**TASK TO COMPLETE:** Every record must be reproduced exactly. Leave none out.

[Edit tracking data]
-=-=-=-=-

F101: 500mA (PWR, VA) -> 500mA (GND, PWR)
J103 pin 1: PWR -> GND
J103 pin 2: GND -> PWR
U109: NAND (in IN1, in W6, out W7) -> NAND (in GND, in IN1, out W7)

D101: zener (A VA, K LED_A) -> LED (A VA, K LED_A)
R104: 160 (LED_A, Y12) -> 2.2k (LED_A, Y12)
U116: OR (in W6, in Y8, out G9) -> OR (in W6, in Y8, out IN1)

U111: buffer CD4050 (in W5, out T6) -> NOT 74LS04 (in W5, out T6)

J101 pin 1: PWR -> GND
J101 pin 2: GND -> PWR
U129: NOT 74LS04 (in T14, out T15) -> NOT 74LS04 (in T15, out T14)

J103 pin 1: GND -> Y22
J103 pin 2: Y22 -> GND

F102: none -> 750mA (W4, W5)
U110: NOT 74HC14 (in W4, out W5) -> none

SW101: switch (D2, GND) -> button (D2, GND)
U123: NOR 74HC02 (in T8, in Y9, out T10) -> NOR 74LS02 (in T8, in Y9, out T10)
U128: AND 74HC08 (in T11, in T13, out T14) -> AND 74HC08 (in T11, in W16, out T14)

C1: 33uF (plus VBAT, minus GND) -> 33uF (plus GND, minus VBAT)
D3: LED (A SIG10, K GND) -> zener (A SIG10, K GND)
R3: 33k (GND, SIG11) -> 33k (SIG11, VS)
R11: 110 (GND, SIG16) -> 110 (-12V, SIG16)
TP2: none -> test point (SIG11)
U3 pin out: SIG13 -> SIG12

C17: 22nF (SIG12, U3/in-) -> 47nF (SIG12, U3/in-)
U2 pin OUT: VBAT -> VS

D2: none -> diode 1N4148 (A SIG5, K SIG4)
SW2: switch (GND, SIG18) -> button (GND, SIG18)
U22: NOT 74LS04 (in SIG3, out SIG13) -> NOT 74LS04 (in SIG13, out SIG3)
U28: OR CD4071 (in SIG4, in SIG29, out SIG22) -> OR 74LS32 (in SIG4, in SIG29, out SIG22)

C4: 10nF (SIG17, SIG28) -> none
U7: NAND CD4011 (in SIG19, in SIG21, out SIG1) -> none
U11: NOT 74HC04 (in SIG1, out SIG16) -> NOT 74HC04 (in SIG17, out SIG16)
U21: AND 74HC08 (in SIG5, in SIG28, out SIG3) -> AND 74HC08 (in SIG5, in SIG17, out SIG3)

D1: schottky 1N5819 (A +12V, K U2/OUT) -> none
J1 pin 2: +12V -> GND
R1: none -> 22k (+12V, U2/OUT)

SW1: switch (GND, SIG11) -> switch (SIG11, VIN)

-=-=-=-=-

**RESPONSE TO THE TASK:**
F101: 500mA (PWR, VA) -> 500mA (GND, PWR)
J103 pin 1: PWR -> GND
J103 pin 2: GND -> PWR
U109: NAND (in IN1, in W6, out W7) -> NAND (in GND, in IN1, out W7)

D101: zener (A VA, K LED_A) -> LED (A VA, K LED_A)
R104: 160 (LED_A, Y12) -> 2.2k (LED_A, Y12)
U116: OR (in W6, in Y8, out G9) -> OR (in W6, in Y8, out IN1)

U111: buffer CD4050 (in W5, out T6) -> NOT 74LS04 (in W5, out T6)

J101 pin 1: PWR -> GND
J101 pin 2: GND -> PWR
U129: NOT 74LS04 (in T14, out T15) -> NOT 74LS04 (in T15, out T14)

J103 pin 1: GND -> Y22
J103 pin 2: Y22 -> GND

F102: none -> 750mA (W4, W5)
U110: NOT 74HC14 (in W4, out W5) -> none

SW101: switch (D2, GND) -> button (D2, GND)
U123: NOR 74HC02 (in T8, in Y9, out T10) -> NOR 74LS02 (in T8, in Y9, out T10)
U128: AND 74HC08 (in T11, in T13, out T14) -> AND 74HC08 (in T11, in W16, out T14)

C1: 33uF (plus VBAT, minus GND) -> 33uF (plus GND, minus VBAT)
D3: LED (A SIG10, K GND) -> zener (A SIG10, K GND)
R3: 33k (GND, SIG11) -> 33k (SIG11, VS)
R11: 110 (GND, SIG16) -> 110 (-12V, SIG16)
TP2: none -> test point (SIG11)
U3 pin out: SIG13 -> SIG12

C17: 22nF (SIG12, U3/in-) -> 47nF (SIG12, U3/in-)
U2 pin OUT: VBAT -> VS

D2: none -> diode 1N4148 (A SIG5, K SIG4)
SW2: switch (GND, SIG18) -> button (GND, SIG18)
U22: NOT 74LS04 (in SIG3, out SIG13) -> NOT 74LS04 (in SIG13, out SIG3)
U28: OR CD4071 (in SIG4, in SIG29, out SIG22) -> OR 74LS32 (in SIG4, in SIG29, out SIG22)

C4: 10nF (SIG17, SIG28) -> none
U7: NAND CD4011 (in SIG19, in SIG21, out SIG1) -> none
U11: NOT 74HC04 (in SIG1, out SIG16) -> NOT 74HC04 (in SIG17, out SIG16)
U21: AND 74HC08 (in SIG5, in SIG28, out SIG3) -> AND 74HC08 (in SIG5, in SIG17, out SIG3)

D1: schottky 1N5819 (A +12V, K U2/OUT) -> none
J1 pin 2: +12V -> GND
R1: none -> 22k (+12V, U2/OUT)

SW1: switch (GND, SIG11) -> switch (SIG11, VIN)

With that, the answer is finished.